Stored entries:
:::

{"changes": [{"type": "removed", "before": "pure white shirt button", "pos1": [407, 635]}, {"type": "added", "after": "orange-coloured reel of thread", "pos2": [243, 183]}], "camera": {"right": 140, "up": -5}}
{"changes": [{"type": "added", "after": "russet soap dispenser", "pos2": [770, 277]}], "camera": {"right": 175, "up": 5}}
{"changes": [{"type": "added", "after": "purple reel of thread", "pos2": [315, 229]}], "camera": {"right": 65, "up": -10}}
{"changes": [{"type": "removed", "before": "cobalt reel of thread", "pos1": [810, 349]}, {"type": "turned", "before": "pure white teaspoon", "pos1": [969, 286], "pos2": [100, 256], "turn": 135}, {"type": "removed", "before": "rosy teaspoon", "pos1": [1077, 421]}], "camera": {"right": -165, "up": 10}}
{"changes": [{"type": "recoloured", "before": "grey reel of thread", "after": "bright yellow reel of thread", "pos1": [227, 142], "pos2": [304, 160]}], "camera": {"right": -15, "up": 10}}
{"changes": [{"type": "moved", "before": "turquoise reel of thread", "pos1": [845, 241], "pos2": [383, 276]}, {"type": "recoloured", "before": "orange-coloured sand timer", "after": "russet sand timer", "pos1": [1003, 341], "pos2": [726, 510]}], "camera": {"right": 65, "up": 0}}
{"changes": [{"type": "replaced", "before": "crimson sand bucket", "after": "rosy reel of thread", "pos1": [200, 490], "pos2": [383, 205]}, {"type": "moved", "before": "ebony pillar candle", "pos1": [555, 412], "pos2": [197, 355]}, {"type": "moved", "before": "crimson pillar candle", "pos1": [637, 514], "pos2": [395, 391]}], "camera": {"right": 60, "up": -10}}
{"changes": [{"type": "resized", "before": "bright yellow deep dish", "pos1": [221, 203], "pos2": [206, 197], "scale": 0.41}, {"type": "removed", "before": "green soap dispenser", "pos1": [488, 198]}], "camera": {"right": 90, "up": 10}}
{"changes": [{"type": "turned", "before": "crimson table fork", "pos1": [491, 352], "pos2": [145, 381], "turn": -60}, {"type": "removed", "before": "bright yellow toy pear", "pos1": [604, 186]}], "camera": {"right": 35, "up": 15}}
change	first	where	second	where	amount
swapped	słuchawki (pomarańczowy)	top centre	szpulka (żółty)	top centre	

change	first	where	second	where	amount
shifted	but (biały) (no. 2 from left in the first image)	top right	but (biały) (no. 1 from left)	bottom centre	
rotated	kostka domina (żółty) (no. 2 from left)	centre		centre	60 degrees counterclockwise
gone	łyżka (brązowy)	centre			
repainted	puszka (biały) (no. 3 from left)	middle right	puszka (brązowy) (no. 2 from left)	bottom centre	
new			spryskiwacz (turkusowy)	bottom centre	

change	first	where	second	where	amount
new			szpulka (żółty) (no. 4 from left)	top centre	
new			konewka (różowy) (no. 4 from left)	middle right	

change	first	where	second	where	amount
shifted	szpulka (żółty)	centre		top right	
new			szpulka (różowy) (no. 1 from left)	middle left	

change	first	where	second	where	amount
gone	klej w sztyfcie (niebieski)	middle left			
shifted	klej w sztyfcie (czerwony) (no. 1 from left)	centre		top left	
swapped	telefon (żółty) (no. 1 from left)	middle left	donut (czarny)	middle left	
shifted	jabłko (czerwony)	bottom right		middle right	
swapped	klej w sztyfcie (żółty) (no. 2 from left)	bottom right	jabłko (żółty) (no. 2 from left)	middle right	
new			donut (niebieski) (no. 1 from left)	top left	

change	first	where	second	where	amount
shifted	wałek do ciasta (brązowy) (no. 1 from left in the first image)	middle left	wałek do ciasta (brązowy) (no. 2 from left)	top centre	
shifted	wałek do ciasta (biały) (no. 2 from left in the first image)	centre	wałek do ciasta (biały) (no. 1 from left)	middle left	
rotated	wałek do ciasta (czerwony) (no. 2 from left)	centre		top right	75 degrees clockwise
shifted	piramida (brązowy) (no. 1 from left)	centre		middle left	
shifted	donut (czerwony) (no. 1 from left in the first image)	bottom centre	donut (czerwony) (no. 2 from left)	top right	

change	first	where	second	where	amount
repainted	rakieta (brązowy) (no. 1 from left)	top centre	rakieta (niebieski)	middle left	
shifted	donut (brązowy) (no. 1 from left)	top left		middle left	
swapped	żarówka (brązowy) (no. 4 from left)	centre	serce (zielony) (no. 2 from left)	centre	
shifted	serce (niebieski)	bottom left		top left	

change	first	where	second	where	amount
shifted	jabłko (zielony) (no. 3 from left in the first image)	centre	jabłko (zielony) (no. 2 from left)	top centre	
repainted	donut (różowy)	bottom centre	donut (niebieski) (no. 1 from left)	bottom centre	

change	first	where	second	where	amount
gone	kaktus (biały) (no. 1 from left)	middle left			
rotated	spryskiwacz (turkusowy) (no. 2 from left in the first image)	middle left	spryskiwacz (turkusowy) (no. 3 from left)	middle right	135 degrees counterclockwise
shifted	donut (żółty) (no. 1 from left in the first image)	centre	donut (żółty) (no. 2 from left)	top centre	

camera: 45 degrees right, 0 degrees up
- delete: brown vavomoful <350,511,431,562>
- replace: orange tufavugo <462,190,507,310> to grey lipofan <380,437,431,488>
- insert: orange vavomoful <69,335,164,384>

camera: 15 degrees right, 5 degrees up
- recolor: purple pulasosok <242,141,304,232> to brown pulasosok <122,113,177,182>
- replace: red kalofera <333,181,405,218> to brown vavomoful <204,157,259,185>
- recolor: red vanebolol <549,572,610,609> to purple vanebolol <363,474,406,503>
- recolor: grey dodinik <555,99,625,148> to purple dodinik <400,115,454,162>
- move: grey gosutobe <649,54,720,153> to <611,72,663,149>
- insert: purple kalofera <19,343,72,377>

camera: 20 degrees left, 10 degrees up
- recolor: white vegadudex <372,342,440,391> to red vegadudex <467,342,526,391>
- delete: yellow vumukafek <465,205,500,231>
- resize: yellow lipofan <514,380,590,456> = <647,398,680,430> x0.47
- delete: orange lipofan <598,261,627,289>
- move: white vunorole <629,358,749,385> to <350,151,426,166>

:::

=== Exercise details ===
All lines from the records above should be copied exactly.

=== Response area ===
{"changes": [{"type": "removed", "before": "pure white shirt button", "pos1": [407, 635]}, {"type": "added", "after": "orange-coloured reel of thread", "pos2": [243, 183]}], "camera": {"right": 140, "up": -5}}
{"changes": [{"type": "added", "after": "russet soap dispenser", "pos2": [770, 277]}], "camera": {"right": 175, "up": 5}}
{"changes": [{"type": "added", "after": "purple reel of thread", "pos2": [315, 229]}], "camera": {"right": 65, "up": -10}}
{"changes": [{"type": "removed", "before": "cobalt reel of thread", "pos1": [810, 349]}, {"type": "turned", "before": "pure white teaspoon", "pos1": [969, 286], "pos2": [100, 256], "turn": 135}, {"type": "removed", "before": "rosy teaspoon", "pos1": [1077, 421]}], "camera": {"right": -165, "up": 10}}
{"changes": [{"type": "recoloured", "before": "grey reel of thread", "after": "bright yellow reel of thread", "pos1": [227, 142], "pos2": [304, 160]}], "camera": {"right": -15, "up": 10}}
{"changes": [{"type": "moved", "before": "turquoise reel of thread", "pos1": [845, 241], "pos2": [383, 276]}, {"type": "recoloured", "before": "orange-coloured sand timer", "after": "russet sand timer", "pos1": [1003, 341], "pos2": [726, 510]}], "camera": {"right": 65, "up": 0}}
{"changes": [{"type": "replaced", "before": "crimson sand bucket", "after": "rosy reel of thread", "pos1": [200, 490], "pos2": [383, 205]}, {"type": "moved", "before": "ebony pillar candle", "pos1": [555, 412], "pos2": [197, 355]}, {"type": "moved", "before": "crimson pillar candle", "pos1": [637, 514], "pos2": [395, 391]}], "camera": {"right": 60, "up": -10}}
{"changes": [{"type": "resized", "before": "bright yellow deep dish", "pos1": [221, 203], "pos2": [206, 197], "scale": 0.41}, {"type": "removed", "before": "green soap dispenser", "pos1": [488, 198]}], "camera": {"right": 90, "up": 10}}
{"changes": [{"type": "turned", "before": "crimson table fork", "pos1": [491, 352], "pos2": [145, 381], "turn": -60}, {"type": "removed", "before": "bright yellow toy pear", "pos1": [604, 186]}], "camera": {"right": 35, "up": 15}}
change	first	where	second	where	amount
swapped	słuchawki (pomarańczowy)	top centre	szpulka (żółty)	top centre	

change	first	where	second	where	amount
shifted	but (biały) (no. 2 from left in the first image)	top right	but (biały) (no. 1 from left)	bottom centre	
rotated	kostka domina (żółty) (no. 2 from left)	centre		centre	60 degrees counterclockwise
gone	łyżka (brązowy)	centre			
repainted	puszka (biały) (no. 3 from left)	middle right	puszka (brązowy) (no. 2 from left)	bottom centre	
new			spryskiwacz (turkusowy)	bottom centre	

change	first	where	second	where	amount
new			szpulka (żółty) (no. 4 from left)	top centre	
new			konewka (różowy) (no. 4 from left)	middle right	

change	first	where	second	where	amount
shifted	szpulka (żółty)	centre		top right	
new			szpulka (różowy) (no. 1 from left)	middle left	

change	first	where	second	where	amount
gone	klej w sztyfcie (niebieski)	middle left			
shifted	klej w sztyfcie (czerwony) (no. 1 from left)	centre		top left	
swapped	telefon (żółty) (no. 1 from left)	middle left	donut (czarny)	middle left	
shifted	jabłko (czerwony)	bottom right		middle right	
swapped	klej w sztyfcie (żółty) (no. 2 from left)	bottom right	jabłko (żółty) (no. 2 from left)	middle right	
new			donut (niebieski) (no. 1 from left)	top left	

change	first	where	second	where	amount
shifted	wałek do ciasta (brązowy) (no. 1 from left in the first image)	middle left	wałek do ciasta (brązowy) (no. 2 from left)	top centre	
shifted	wałek do ciasta (biały) (no. 2 from left in the first image)	centre	wałek do ciasta (biały) (no. 1 from left)	middle left	
rotated	wałek do ciasta (czerwony) (no. 2 from left)	centre		top right	75 degrees clockwise
shifted	piramida (brązowy) (no. 1 from left)	centre		middle left	
shifted	donut (czerwony) (no. 1 from left in the first image)	bottom centre	donut (czerwony) (no. 2 from left)	top right	

change	first	where	second	where	amount
repainted	rakieta (brązowy) (no. 1 from left)	top centre	rakieta (niebieski)	middle left	
shifted	donut (brązowy) (no. 1 from left)	top left		middle left	
swapped	żarówka (brązowy) (no. 4 from left)	centre	serce (zielony) (no. 2 from left)	centre	
shifted	serce (niebieski)	bottom left		top left	

change	first	where	second	where	amount
shifted	jabłko (zielony) (no. 3 from left in the first image)	centre	jabłko (zielony) (no. 2 from left)	top centre	
repainted	donut (różowy)	bottom centre	donut (niebieski) (no. 1 from left)	bottom centre	

change	first	where	second	where	amount
gone	kaktus (biały) (no. 1 from left)	middle left			
rotated	spryskiwacz (turkusowy) (no. 2 from left in the first image)	middle left	spryskiwacz (turkusowy) (no. 3 from left)	middle right	135 degrees counterclockwise
shifted	donut (żółty) (no. 1 from left in the first image)	centre	donut (żółty) (no. 2 from left)	top centre	

camera: 45 degrees right, 0 degrees up
- delete: brown vavomoful <350,511,431,562>
- replace: orange tufavugo <462,190,507,310> to grey lipofan <380,437,431,488>
- insert: orange vavomoful <69,335,164,384>

camera: 15 degrees right, 5 degrees up
- recolor: purple pulasosok <242,141,304,232> to brown pulasosok <122,113,177,182>
- replace: red kalofera <333,181,405,218> to brown vavomoful <204,157,259,185>
- recolor: red vanebolol <549,572,610,609> to purple vanebolol <363,474,406,503>
- recolor: grey dodinik <555,99,625,148> to purple dodinik <400,115,454,162>
- move: grey gosutobe <649,54,720,153> to <611,72,663,149>
- insert: purple kalofera <19,343,72,377>

camera: 20 degrees left, 10 degrees up
- recolor: white vegadudex <372,342,440,391> to red vegadudex <467,342,526,391>
- delete: yellow vumukafek <465,205,500,231>
- resize: yellow lipofan <514,380,590,456> = <647,398,680,430> x0.47
- delete: orange lipofan <598,261,627,289>
- move: white vunorole <629,358,749,385> to <350,151,426,166>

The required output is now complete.